Your answer should be the lines below from the one with "black clock: 3 -> 4" to the one with "turquoise screwdriver: 1 -> 2", both included, given again exactly and with nothing added.

◆ Exercise material:

-.-.-

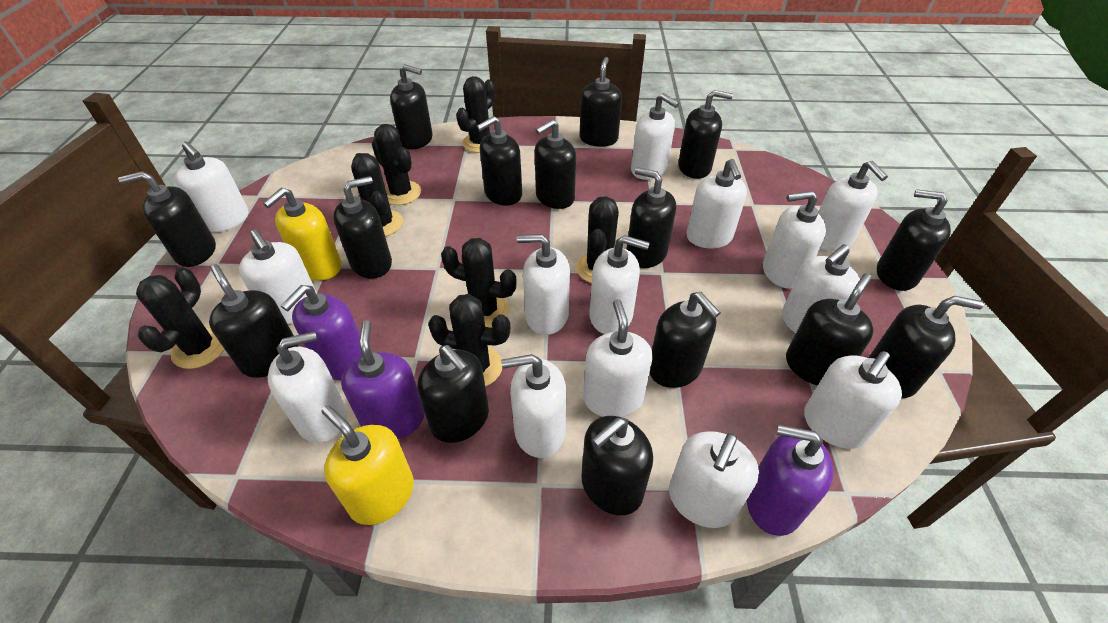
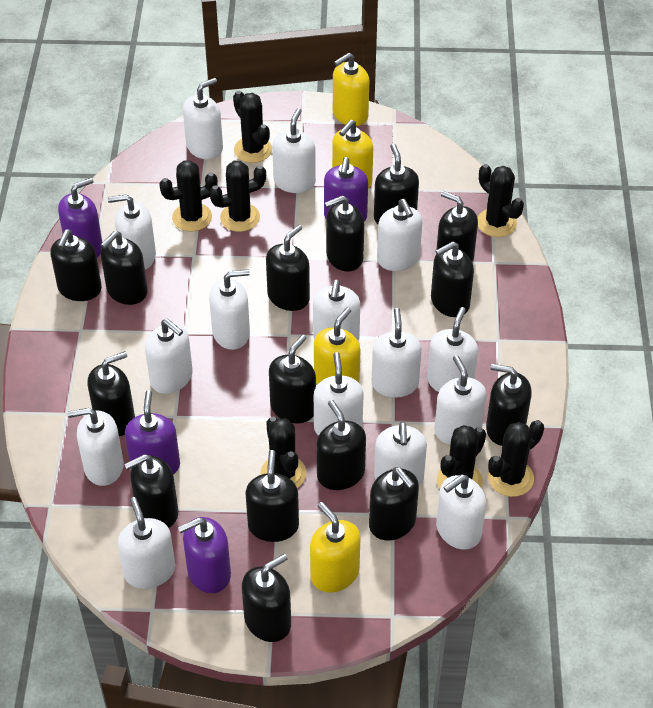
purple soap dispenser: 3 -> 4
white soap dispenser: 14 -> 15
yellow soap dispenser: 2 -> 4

-.-.-

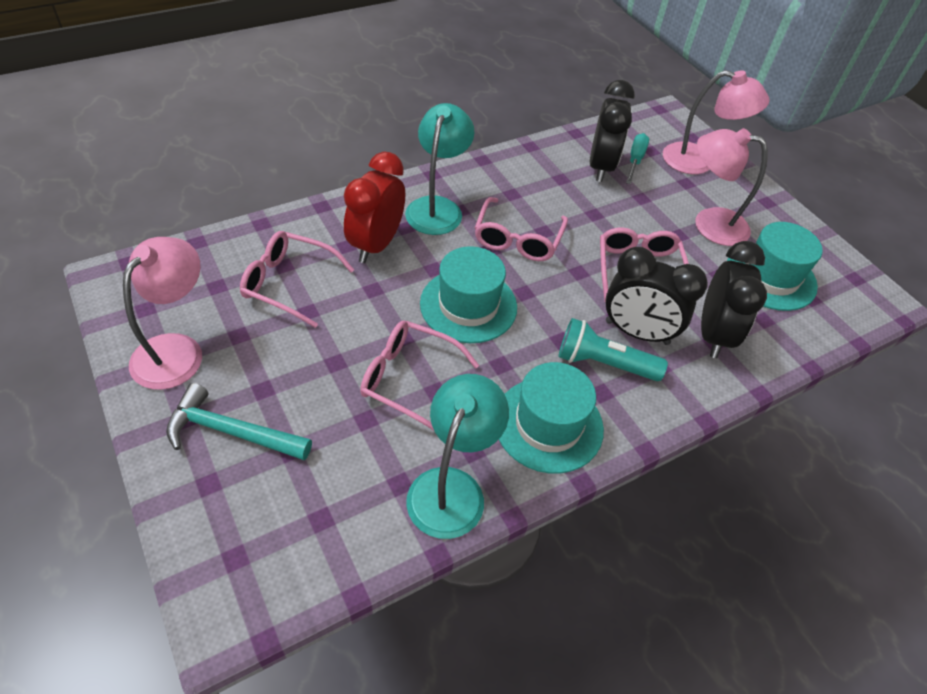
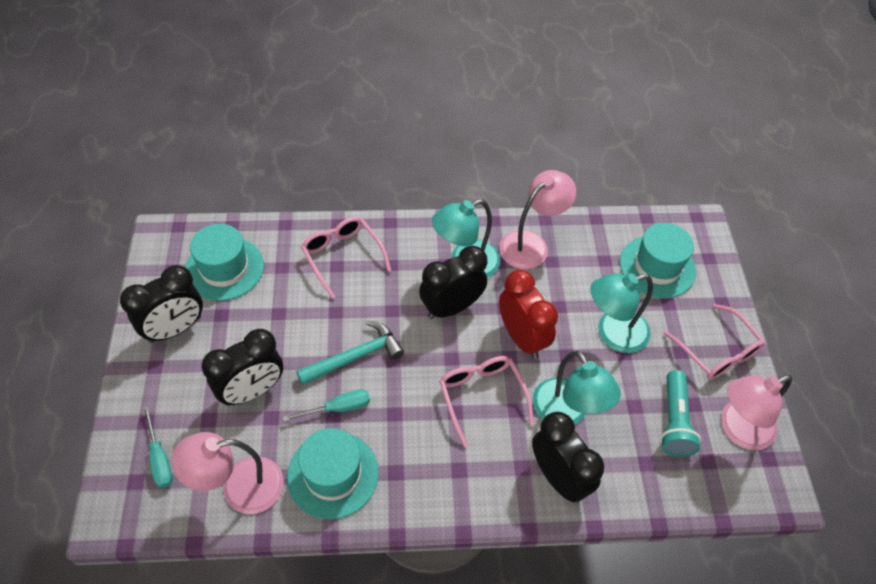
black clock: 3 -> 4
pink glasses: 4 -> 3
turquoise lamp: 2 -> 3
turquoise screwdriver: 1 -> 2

-.-.-

◆ Task result:
black clock: 3 -> 4
pink glasses: 4 -> 3
turquoise lamp: 2 -> 3
turquoise screwdriver: 1 -> 2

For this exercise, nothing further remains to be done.